Input records ::

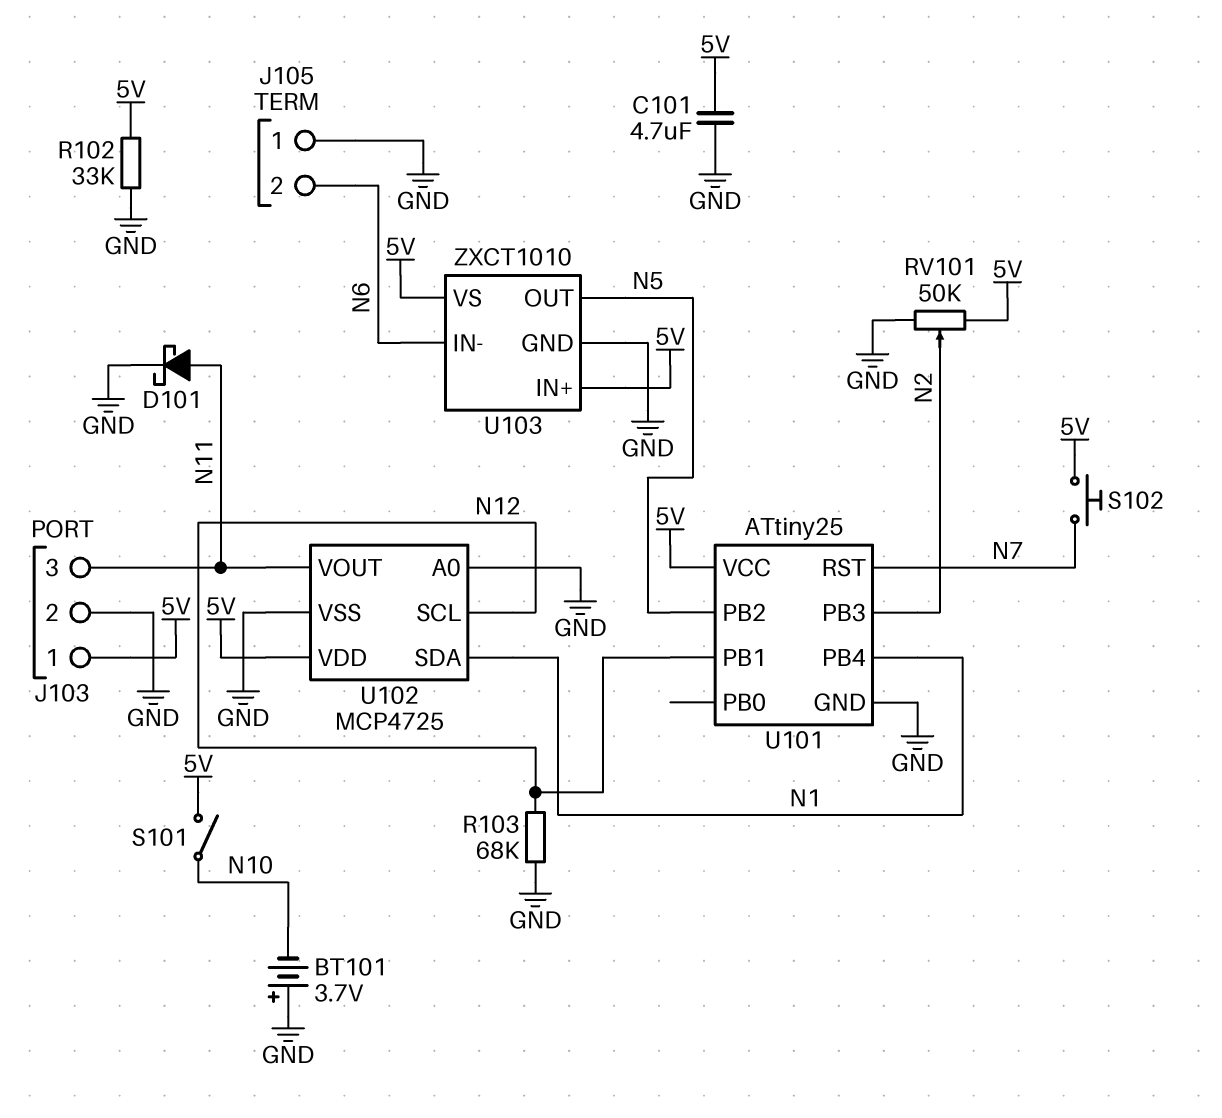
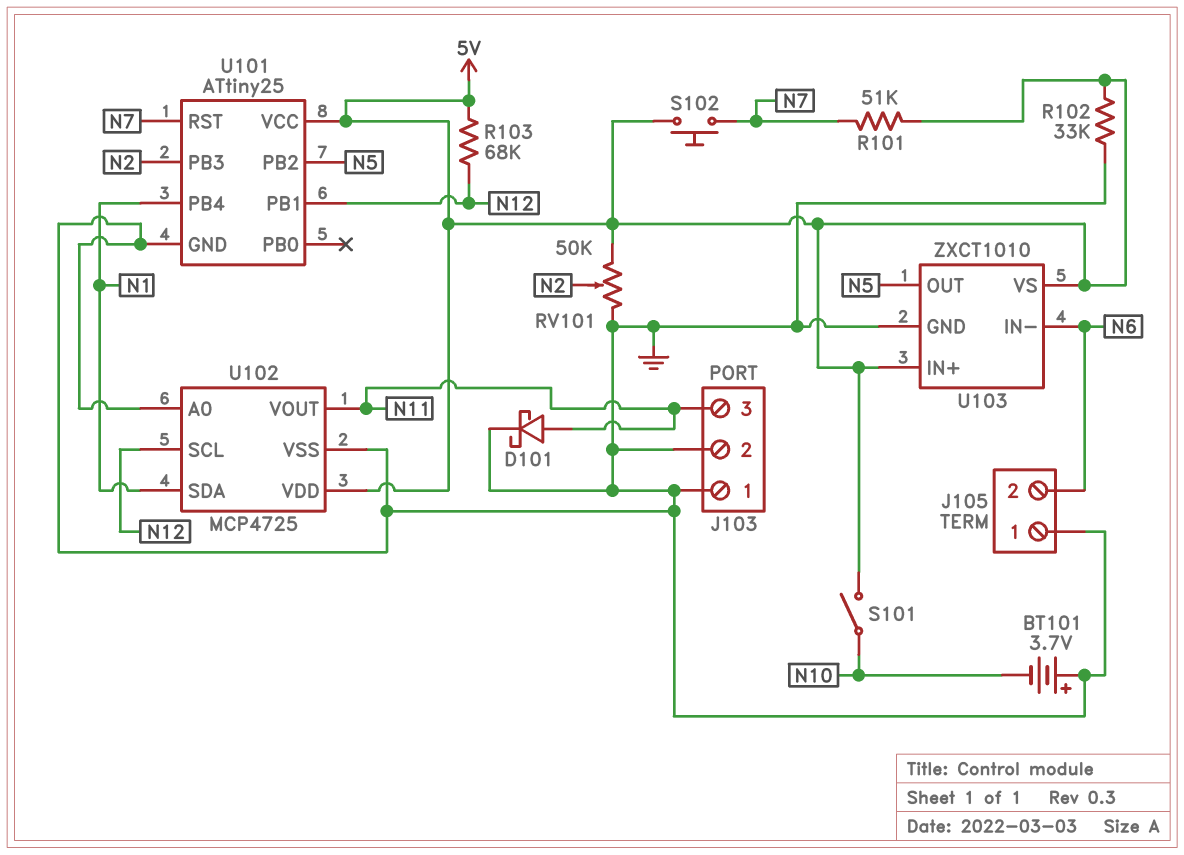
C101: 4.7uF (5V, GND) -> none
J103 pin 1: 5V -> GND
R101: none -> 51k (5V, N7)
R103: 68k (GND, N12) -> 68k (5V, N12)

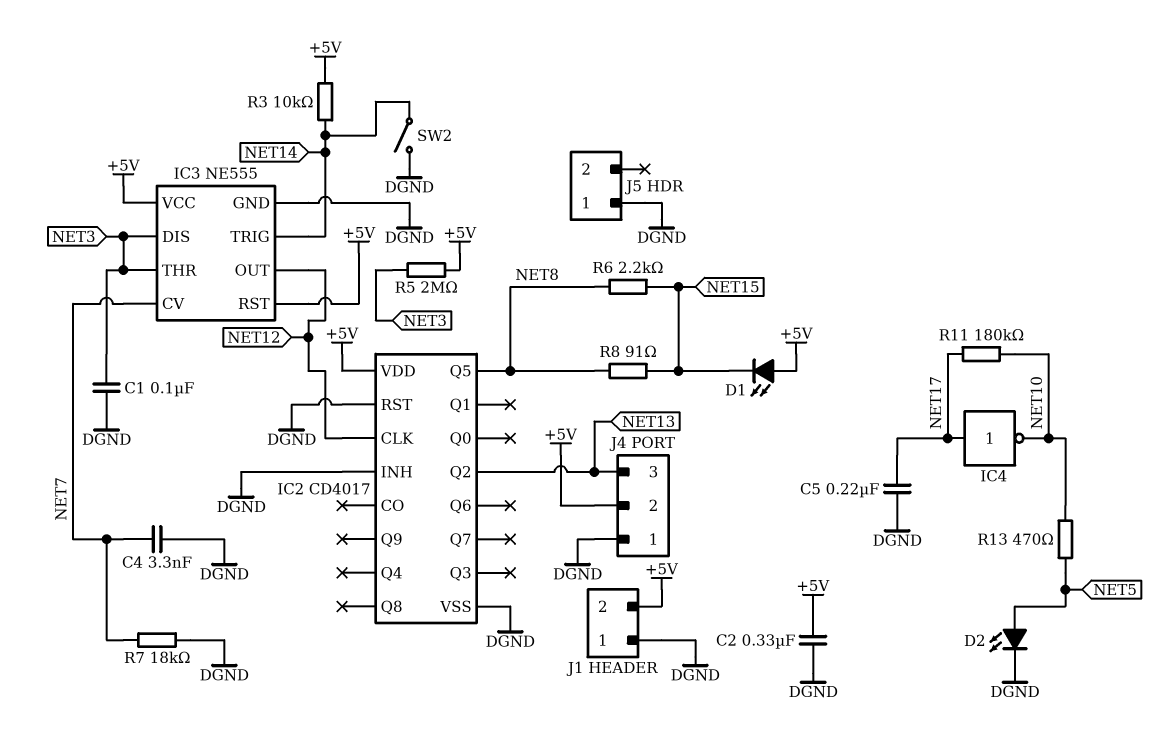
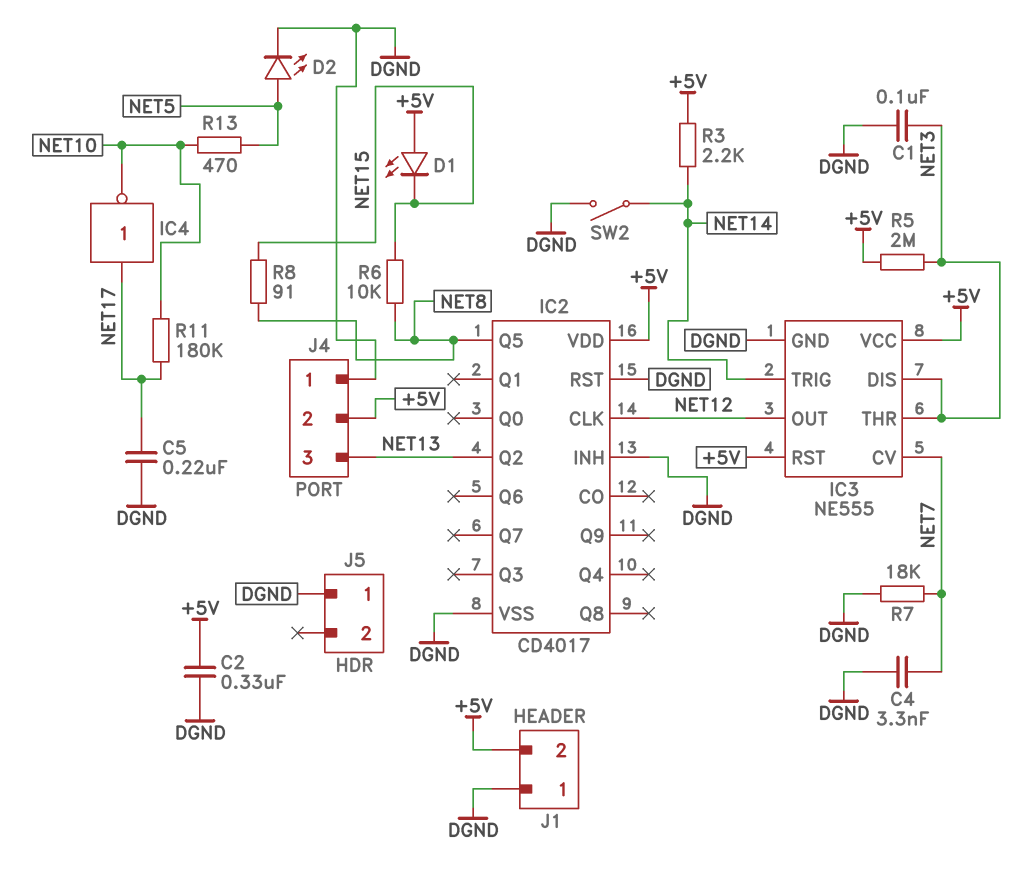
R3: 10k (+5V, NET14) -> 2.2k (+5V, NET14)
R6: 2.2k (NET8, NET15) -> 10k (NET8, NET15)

---

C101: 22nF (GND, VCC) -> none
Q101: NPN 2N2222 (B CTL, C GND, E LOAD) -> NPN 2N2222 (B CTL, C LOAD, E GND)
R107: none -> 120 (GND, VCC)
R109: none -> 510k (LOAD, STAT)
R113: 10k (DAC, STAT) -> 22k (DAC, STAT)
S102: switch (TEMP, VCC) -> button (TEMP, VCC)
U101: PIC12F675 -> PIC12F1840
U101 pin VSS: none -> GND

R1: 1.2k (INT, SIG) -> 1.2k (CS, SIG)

Required work :: Search the listing for the word "none". Copy every line in which it occurs.

Answer box ::
C101: 4.7uF (5V, GND) -> none
R101: none -> 51k (5V, N7)
C101: 22nF (GND, VCC) -> none
R107: none -> 120 (GND, VCC)
R109: none -> 510k (LOAD, STAT)
U101 pin VSS: none -> GND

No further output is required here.